▸ **DESCRIPTION OF THE TASK**
Repeat each line of the data below exactly, but skip the pictures.

▸ **INPUT DATA**
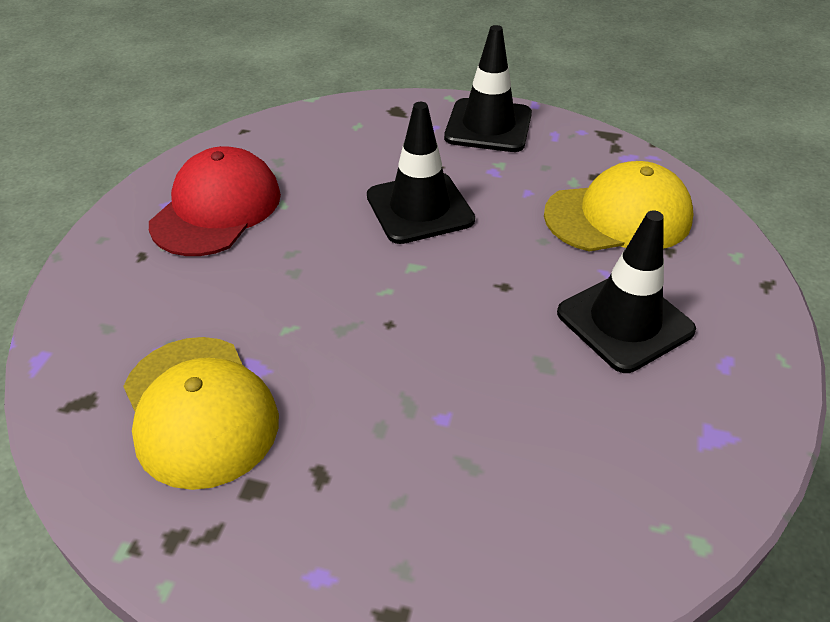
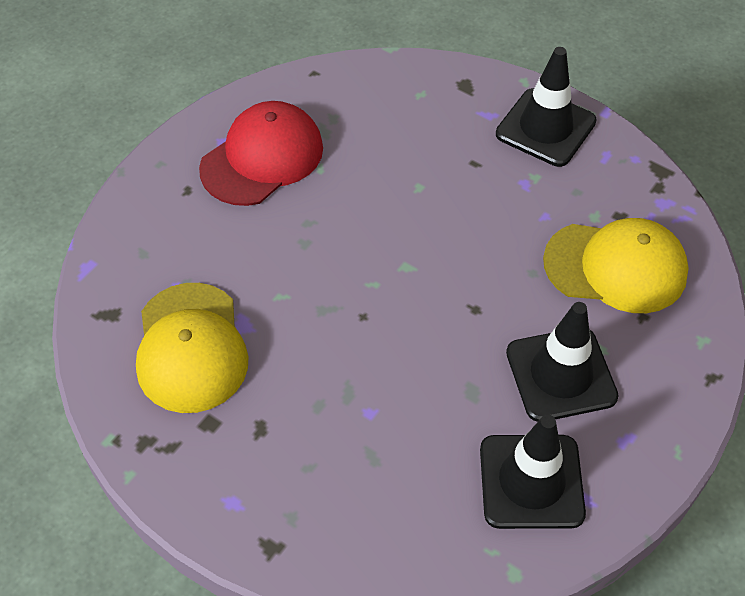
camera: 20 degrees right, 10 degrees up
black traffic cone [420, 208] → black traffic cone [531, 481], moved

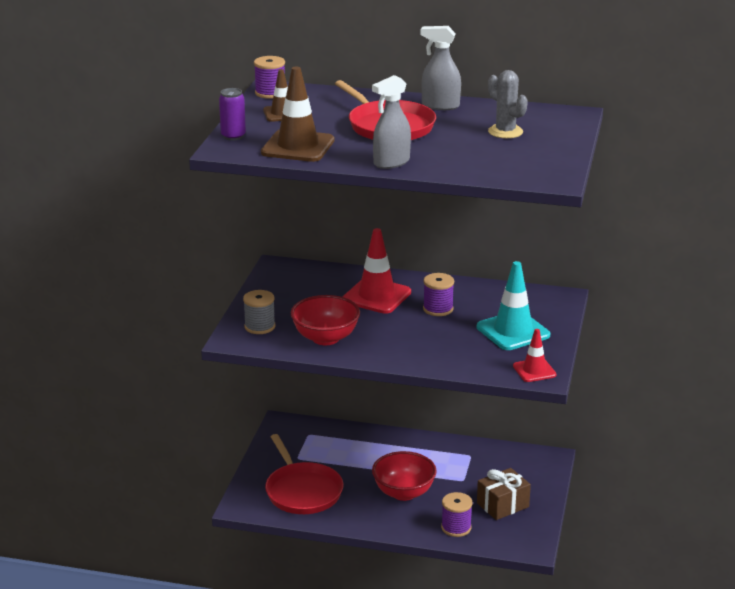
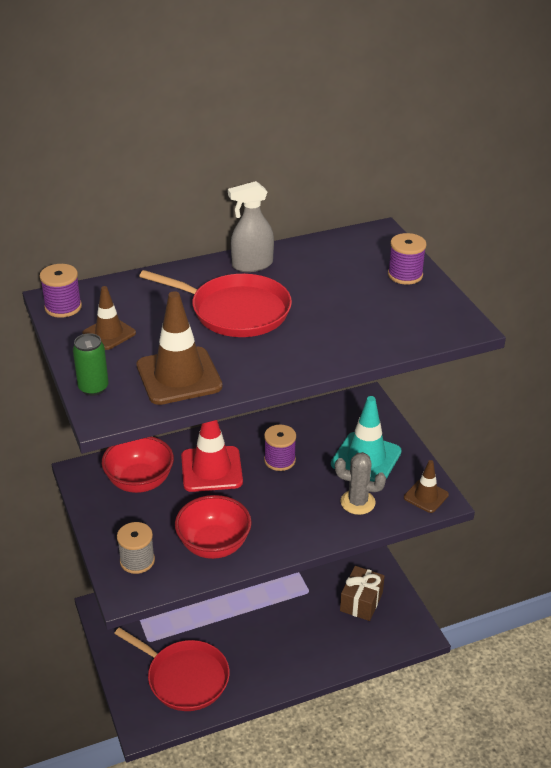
camera: 35 degrees left, 10 degrees up
purple can [233, 136] → green can [93, 388]
grey spray bottle [391, 162] → -
red bowl [403, 493] → red bowl [140, 482], moved
purple spool [456, 527] → purple spool [405, 275], moved
grey cactus [505, 132] → grey cactus [357, 502], moved
red traffic cone [534, 370] → brown traffic cone [426, 496]

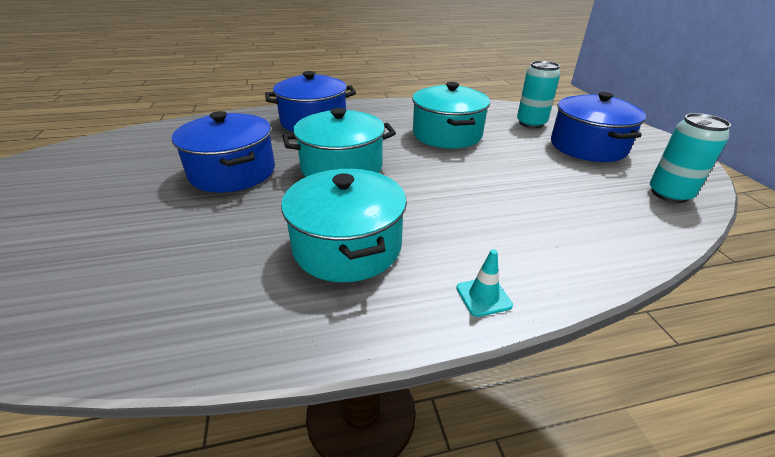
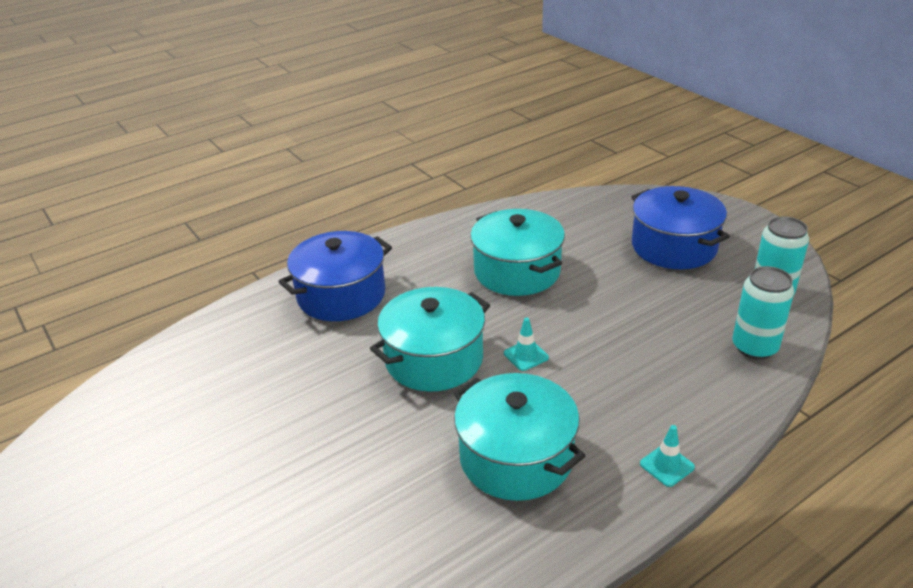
camera: 20 degrees left, 0 degrees up
blue pot [232, 172] → -
turquoise can [531, 123] → turquoise can [754, 347], moved
- → turquoise traffic cone [526, 355]

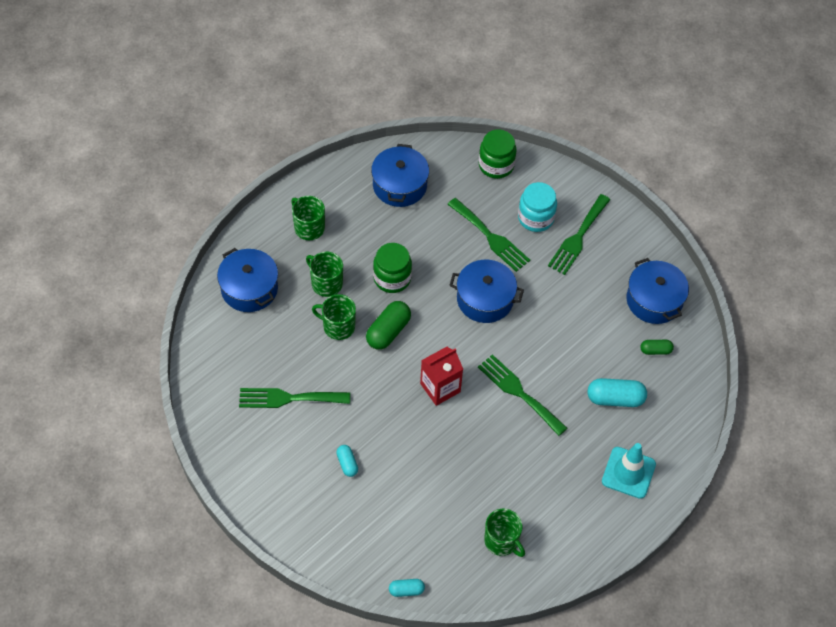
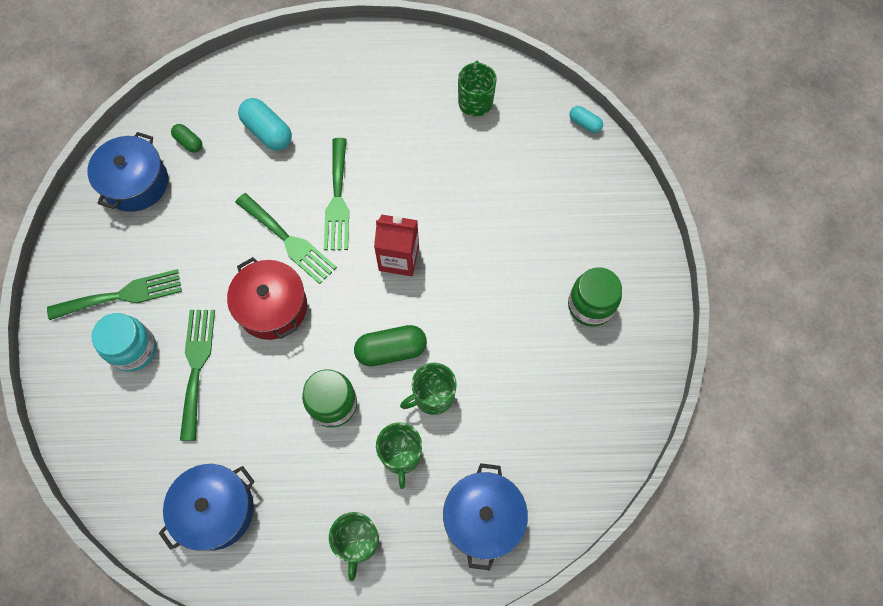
camera: 135 degrees left, 10 degrees up
green fork [288, 398] → green fork [288, 241], moved
green mug [338, 326] → green mug [433, 396], 90 degrees clockwise
turquoise capsule [347, 464] → -
blue pot [485, 299] → red pot [272, 307]
green jar [496, 165] → green jar [590, 305], moved
turquoise traffic cone [628, 472] → -

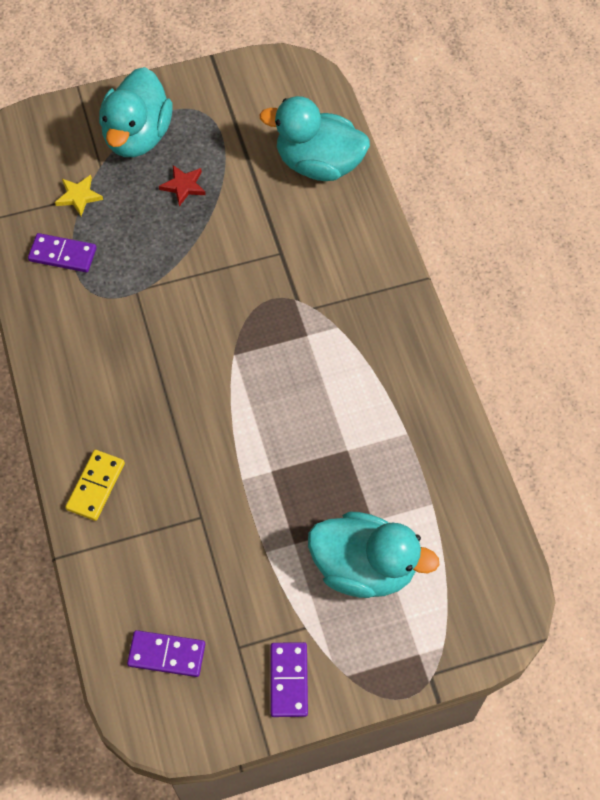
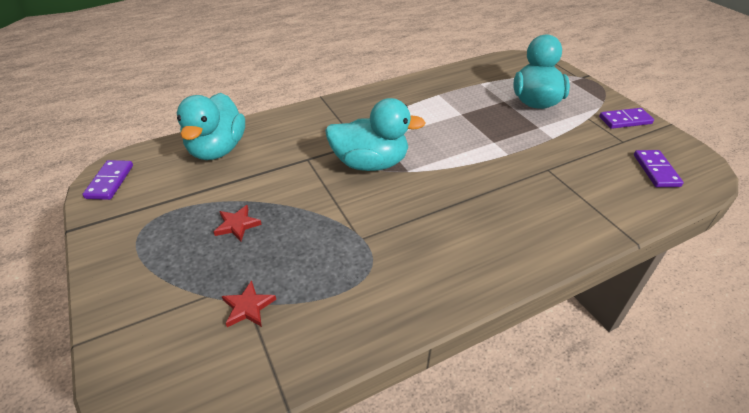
camera: 100 degrees left, 20 degrees down
purple domino [63, 254] → purple domino [110, 181], moved
yellow star [79, 196] → red star [248, 307]
yellow domino [96, 486] → -
turquoise duck [137, 136] → turquoise duck [370, 163], moved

▸ **ANSWER TO THIS PROBLEM**
camera: 20 degrees right, 10 degrees up
black traffic cone [420, 208] → black traffic cone [531, 481], moved

camera: 35 degrees left, 10 degrees up
purple can [233, 136] → green can [93, 388]
grey spray bottle [391, 162] → -
red bowl [403, 493] → red bowl [140, 482], moved
purple spool [456, 527] → purple spool [405, 275], moved
grey cactus [505, 132] → grey cactus [357, 502], moved
red traffic cone [534, 370] → brown traffic cone [426, 496]

camera: 20 degrees left, 0 degrees up
blue pot [232, 172] → -
turquoise can [531, 123] → turquoise can [754, 347], moved
- → turquoise traffic cone [526, 355]

camera: 135 degrees left, 10 degrees up
green fork [288, 398] → green fork [288, 241], moved
green mug [338, 326] → green mug [433, 396], 90 degrees clockwise
turquoise capsule [347, 464] → -
blue pot [485, 299] → red pot [272, 307]
green jar [496, 165] → green jar [590, 305], moved
turquoise traffic cone [628, 472] → -

camera: 100 degrees left, 20 degrees down
purple domino [63, 254] → purple domino [110, 181], moved
yellow star [79, 196] → red star [248, 307]
yellow domino [96, 486] → -
turquoise duck [137, 136] → turquoise duck [370, 163], moved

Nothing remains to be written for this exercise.